▶ _About this exercise_: Can you set out every line of the records below as a Markdown table with two columns, Row and Record line, dropping the blank lines and leaving the pictures out?

▶ _Extracted information_:
════════════════════
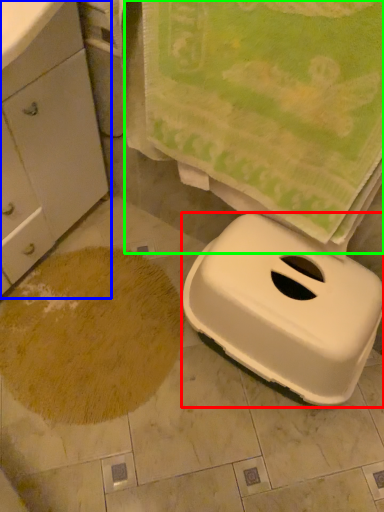
Question: Which object is the closest to the appliance (highlighted by a red box)? Choose among these: cabinetry (highlighted by a blue box) or beach towel (highlighted by a green box).

Choices:
 (A) cabinetry
 (B) beach towel

Answer: (B)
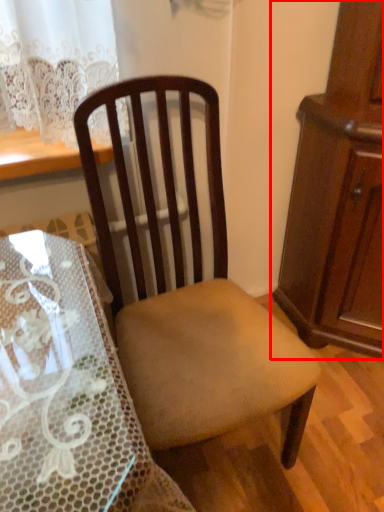
Question: Observing the image, what is the correct spatial positioning of cabinetry (annotated by the red box) in reference to chair?

Choices:
 (A) left
 (B) right

Answer: (B)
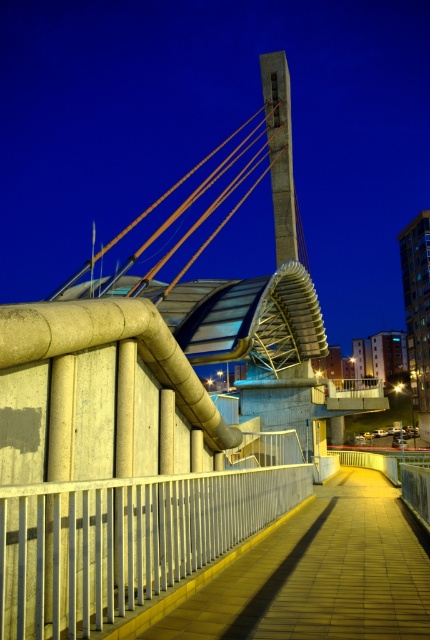
You are standing on the yellow concrete path at center and want to hold onto the silver metallic railing at center for balance. In which direction should you move to reach it?

The silver metallic railing at center is positioned on the left side of the yellow concrete path at center, so you should move to your left to reach it.

You are standing on the yellow concrete path at center and want to hold onto a railing for support. Is the silver metallic railing at center accessible from your current position?

The silver metallic railing at center is above the yellow concrete path at center, so yes, the railing is accessible from the path as it is positioned above it.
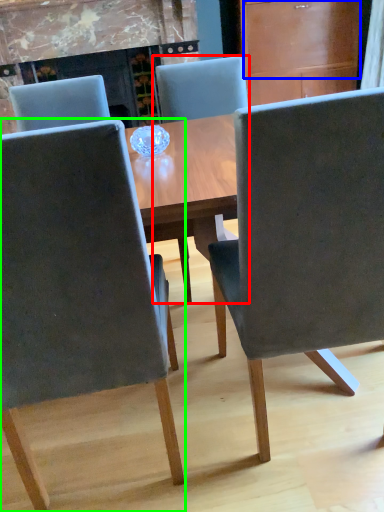
Question: Based on their relative distances, which object is farther from chair (highlighted by a red box)? Choose from drawer (highlighted by a blue box) and chair (highlighted by a green box).

Choices:
 (A) drawer
 (B) chair

Answer: (A)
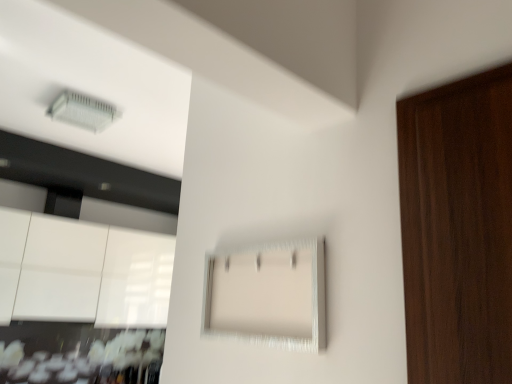
Question: From the image's perspective, relative to clear plastic air conditioning unit at upper left, is white textured cabinet at center, arranged as the second cabinetry when viewed from the left, above or below?

Choices:
 (A) below
 (B) above

Answer: (A)

Question: Is white textured cabinet at center, arranged as the second cabinetry when viewed from the left, wider or thinner than clear plastic air conditioning unit at upper left?

Choices:
 (A) thin
 (B) wide

Answer: (A)

Question: Estimate the real-world distances between objects in this image. Which object is farther from the clear plastic air conditioning unit at upper left?

Choices:
 (A) glossy white cabinetry at lower left, marked as the 2th cabinetry in a front-to-back arrangement
 (B) white textured cabinet at center, which is the first cabinetry in right-to-left order

Answer: (B)

Question: Which object is the farthest from the glossy white cabinetry at lower left, which is the second cabinetry in right-to-left order?

Choices:
 (A) clear plastic air conditioning unit at upper left
 (B) white textured cabinet at center, arranged as the second cabinetry when viewed from the left

Answer: (B)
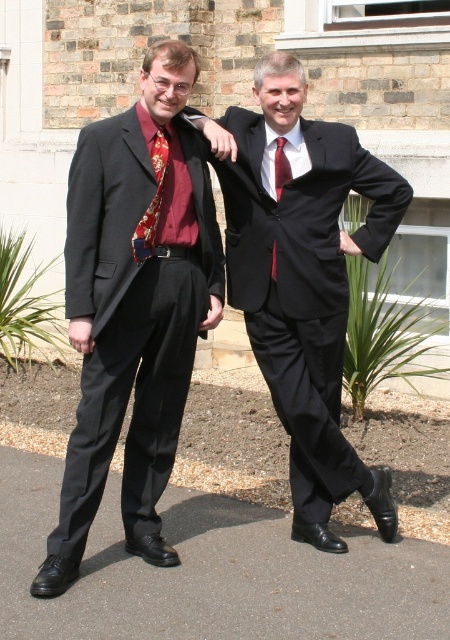
Question: Is matte black suit at center above silky red tie at center?

Choices:
 (A) yes
 (B) no

Answer: (B)

Question: Which object is positioned closest to the shiny silk tie at center?

Choices:
 (A) matte black suit at center
 (B) silky red tie at center
 (C) matte black suit at left

Answer: (C)

Question: Which point is closer to the camera?

Choices:
 (A) (138, 112)
 (B) (283, 125)

Answer: (A)

Question: Which point is closer to the camera?

Choices:
 (A) silky red tie at center
 (B) shiny silk tie at center

Answer: (B)

Question: Does matte black suit at center appear under shiny silk tie at center?

Choices:
 (A) no
 (B) yes

Answer: (B)

Question: Does matte black suit at left have a larger size compared to shiny silk tie at center?

Choices:
 (A) yes
 (B) no

Answer: (A)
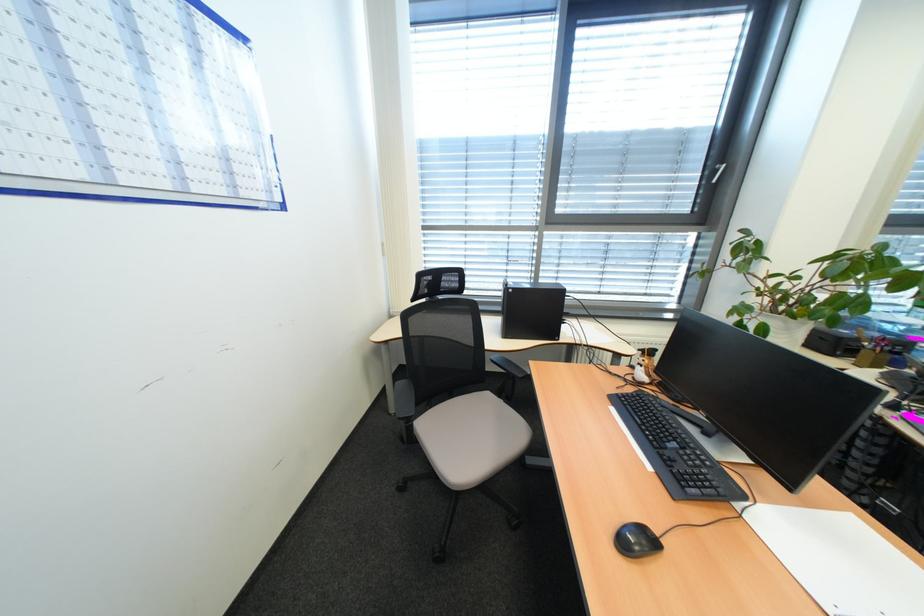
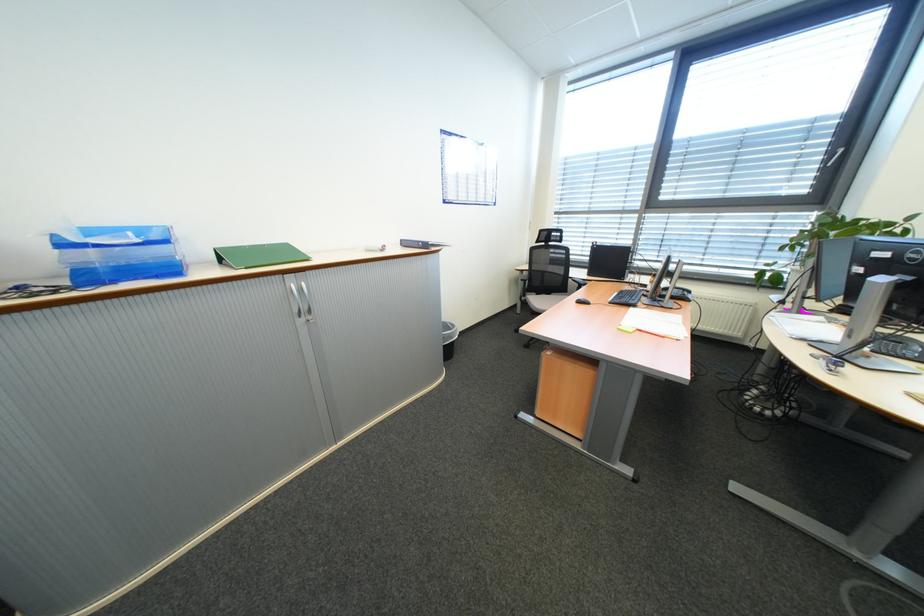
In the second image, find the point that corresponds to (x=661, y=469) in the first image.

(619, 302)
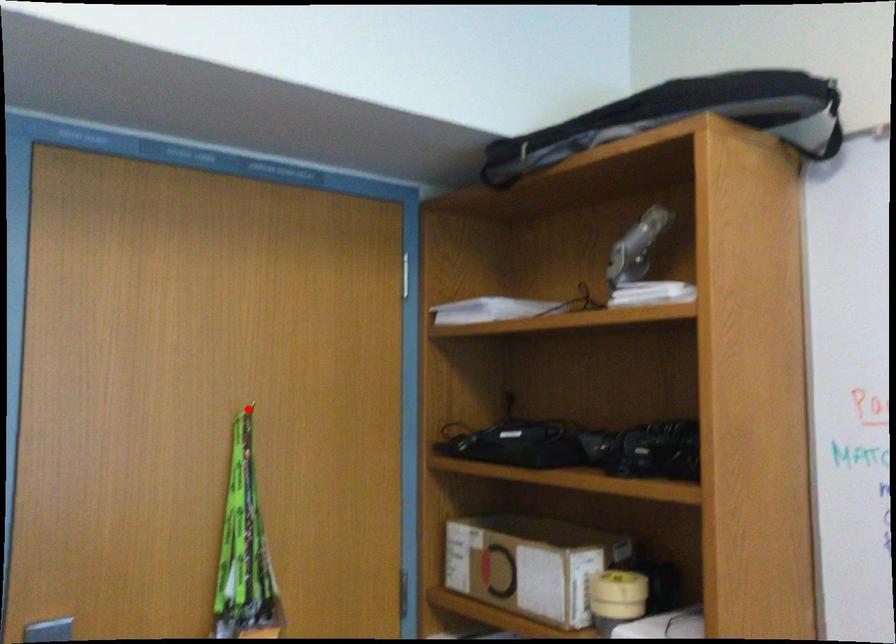
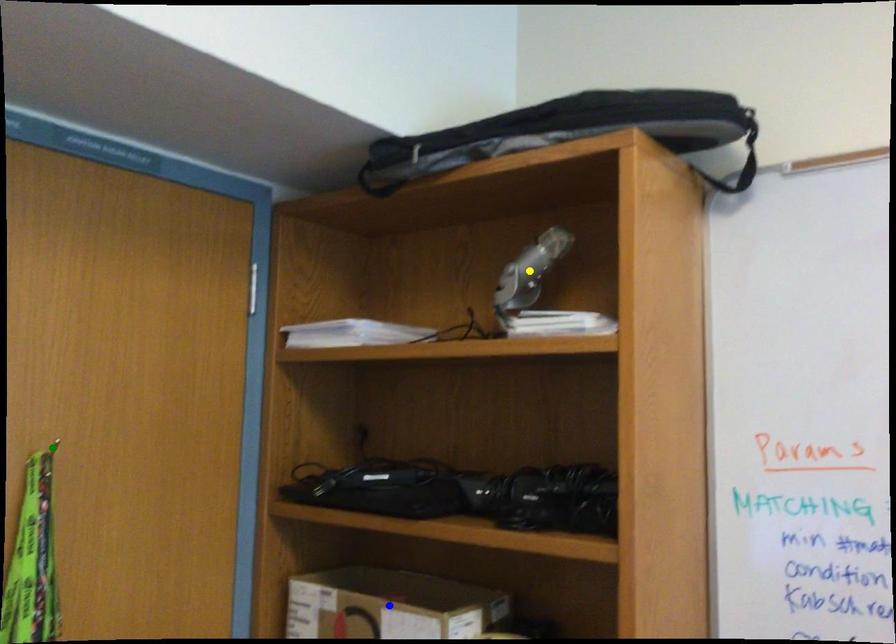
Question: I am providing you with two images of the same scene from different viewpoints. A red point is marked on the first image. You are given multiple points on the second image. Which point in image 2 represents the same 3d spot as the red point in image 1?

Choices:
 (A) green point
 (B) blue point
 (C) yellow point

Answer: (A)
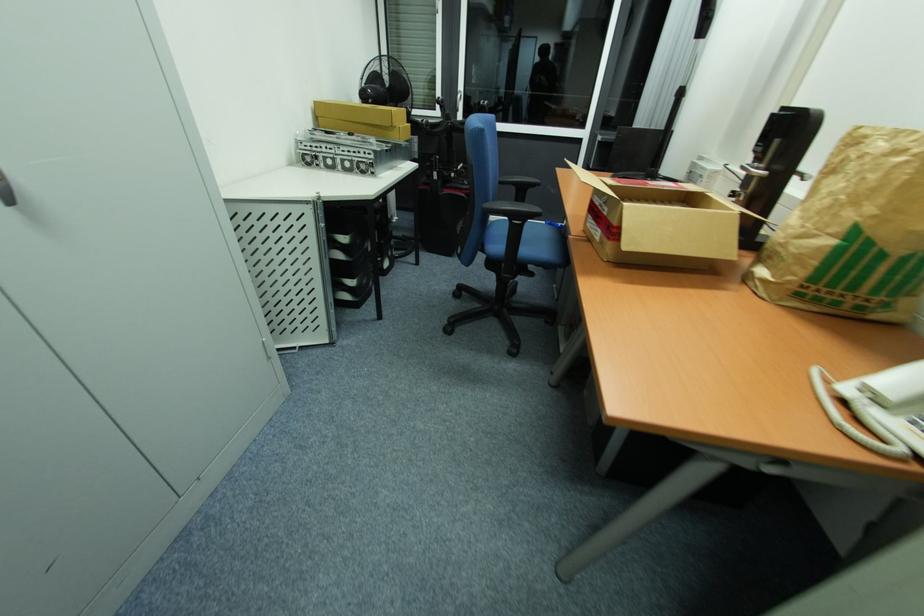
This screenshot has height=616, width=924. Describe the element at coordinates (762, 203) in the screenshot. I see `a black device handle` at that location.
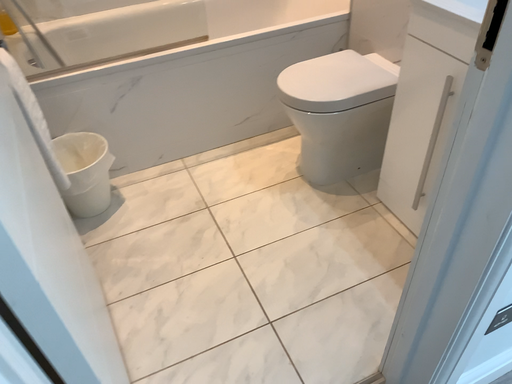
════════════════════
▶ _Response area_:
| Row | Record line |
|---|---|
| 1 | Question: Which object is the closest to the appliance (highlighted by a red box)? Choose among these: cabinetry (highlighted by a blue box) or beach towel (highlighted by a green box). |
| 2 | Choices: |
| 3 |  (A) cabinetry |
| 4 |  (B) beach towel |
| 5 | Answer: (B) |
| 6 | Question: Observing the image, what is the correct spatial positioning of cabinetry (annotated by the red box) in reference to chair? |
| 7 | Choices: |
| 8 |  (A) left |
| 9 |  (B) right |
| 10 | Answer: (B) |
| 11 | You are standing on the yellow concrete path at center and want to hold onto the silver metallic railing at center for balance. In which direction should you move to reach it? |
| 12 | The silver metallic railing at center is positioned on the left side of the yellow concrete path at center, so you should move to your left to reach it. |
| 13 | You are standing on the yellow concrete path at center and want to hold onto a railing for support. Is the silver metallic railing at center accessible from your current position? |
| 14 | The silver metallic railing at center is above the yellow concrete path at center, so yes, the railing is accessible from the path as it is positioned above it. |
| 15 | Question: Based on their relative distances, which object is farther from chair (highlighted by a red box)? Choose from drawer (highlighted by a blue box) and chair (highlighted by a green box). |
| 16 | Choices: |
| 17 |  (A) drawer |
| 18 |  (B) chair |
| 19 | Answer: (A) |
| 20 | Question: From the image's perspective, relative to clear plastic air conditioning unit at upper left, is white textured cabinet at center, arranged as the second cabinetry when viewed from the left, above or below? |
| 21 | Choices: |
| 22 |  (A) below |
| 23 |  (B) above |
| 24 | Answer: (A) |
| 25 | Question: Is white textured cabinet at center, arranged as the second cabinetry when viewed from the left, wider or thinner than clear plastic air conditioning unit at upper left? |
| 26 | Choices: |
| 27 |  (A) thin |
| 28 |  (B) wide |
| 29 | Answer: (A) |
| 30 | Question: Estimate the real-world distances between objects in this image. Which object is farther from the clear plastic air conditioning unit at upper left? |
| 31 | Choices: |
| 32 |  (A) glossy white cabinetry at lower left, marked as the 2th cabinetry in a front-to-back arrangement |
| 33 |  (B) white textured cabinet at center, which is the first cabinetry in right-to-left order |
| 34 | Answer: (B) |
| 35 | Question: Which object is the farthest from the glossy white cabinetry at lower left, which is the second cabinetry in right-to-left order? |
| 36 | Choices: |
| 37 |  (A) clear plastic air conditioning unit at upper left |
| 38 |  (B) white textured cabinet at center, arranged as the second cabinetry when viewed from the left |
| 39 | Answer: (B) |
| 40 | Question: Is matte black suit at center above silky red tie at center? |
| 41 | Choices: |
| 42 |  (A) yes |
| 43 |  (B) no |
| 44 | Answer: (B) |
| 45 | Question: Which object is positioned closest to the shiny silk tie at center? |
| 46 | Choices: |
| 47 |  (A) matte black suit at center |
| 48 |  (B) silky red tie at center |
| 49 |  (C) matte black suit at left |
| 50 | Answer: (C) |
| 51 | Question: Which point is closer to the camera? |
| 52 | Choices: |
| 53 |  (A) (138, 112) |
| 54 |  (B) (283, 125) |
| 55 | Answer: (A) |
| 56 | Question: Which point is closer to the camera? |
| 57 | Choices: |
| 58 |  (A) silky red tie at center |
| 59 |  (B) shiny silk tie at center |
| 60 | Answer: (B) |
| 61 | Question: Does matte black suit at center appear under shiny silk tie at center? |
| 62 | Choices: |
| 63 |  (A) no |
| 64 |  (B) yes |
| 65 | Answer: (B) |
| 66 | Question: Does matte black suit at left have a larger size compared to shiny silk tie at center? |
| 67 | Choices: |
| 68 |  (A) yes |
| 69 |  (B) no |
| 70 | Answer: (A) |
| 71 | In the second image, find the point that corresponds to (x=661, y=469) in the first image. |
| 72 | (619, 302) |
| 73 | Question: I am providing you with two images of the same scene from different viewpoints. A red point is marked on the first image. You are given multiple points on the second image. Which point in image 2 represents the same 3d spot as the red point in image 1? |
| 74 | Choices: |
| 75 |  (A) green point |
| 76 |  (B) blue point |
| 77 |  (C) yellow point |
| 78 | Answer: (A) |
| 79 | This screenshot has height=616, width=924. Describe the element at coordinates (762, 203) in the screenshot. I see `a black device handle` at that location. |